### Task requirements
Your answer should be each line of the entries that contains the word "green", copied in full.
■ ■ ■
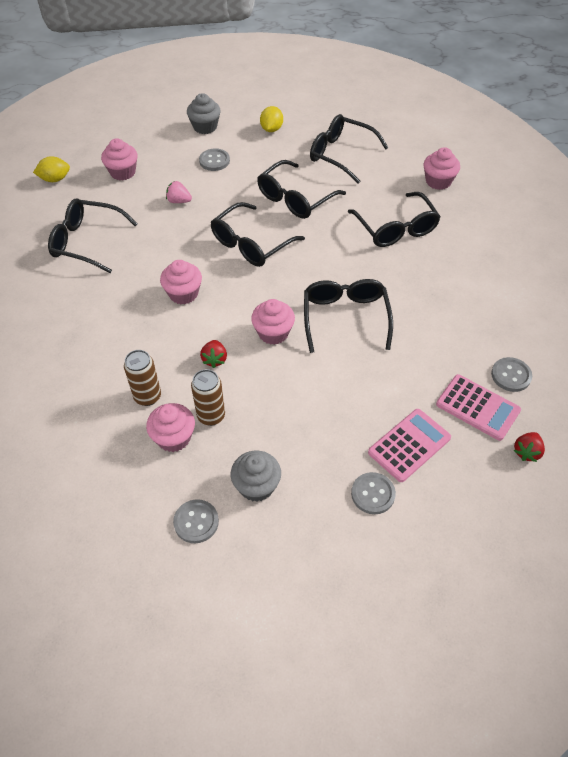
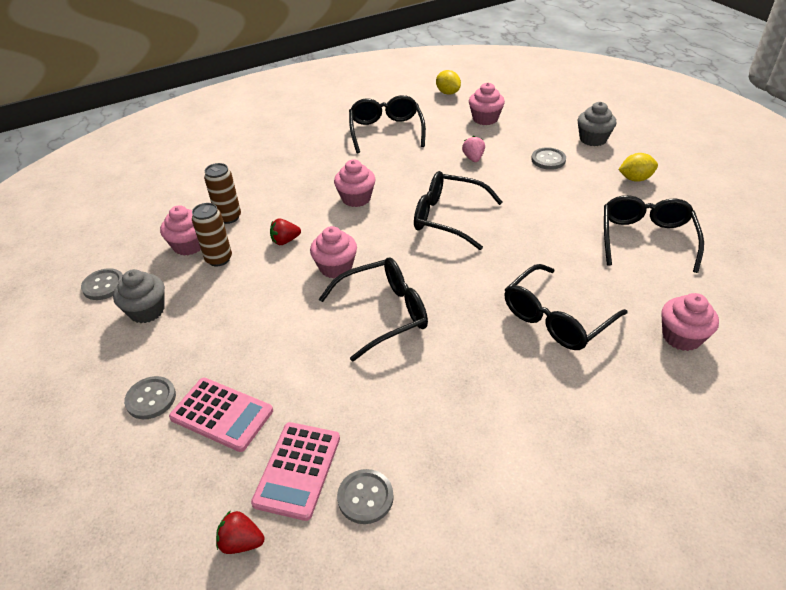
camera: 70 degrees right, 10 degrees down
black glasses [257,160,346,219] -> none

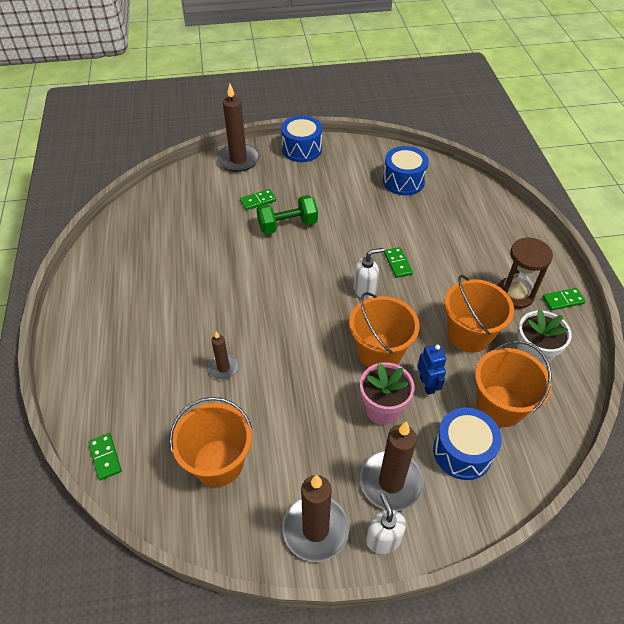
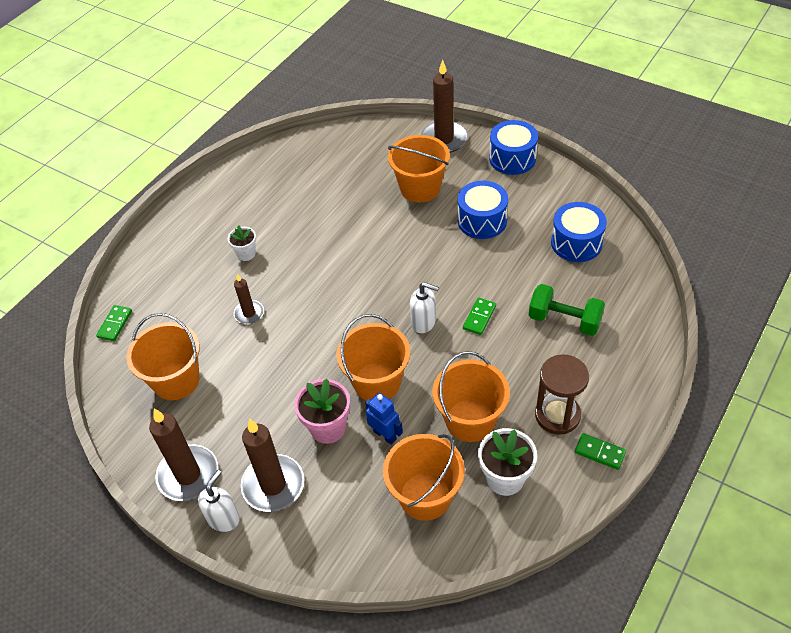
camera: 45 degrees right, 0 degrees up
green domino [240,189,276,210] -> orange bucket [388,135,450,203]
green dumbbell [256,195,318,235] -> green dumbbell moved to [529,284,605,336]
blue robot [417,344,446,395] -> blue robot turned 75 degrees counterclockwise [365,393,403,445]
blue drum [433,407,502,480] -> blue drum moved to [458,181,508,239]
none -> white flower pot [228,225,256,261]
■ ■ ■
### Written response
green domino [240,189,276,210] -> orange bucket [388,135,450,203]
green dumbbell [256,195,318,235] -> green dumbbell moved to [529,284,605,336]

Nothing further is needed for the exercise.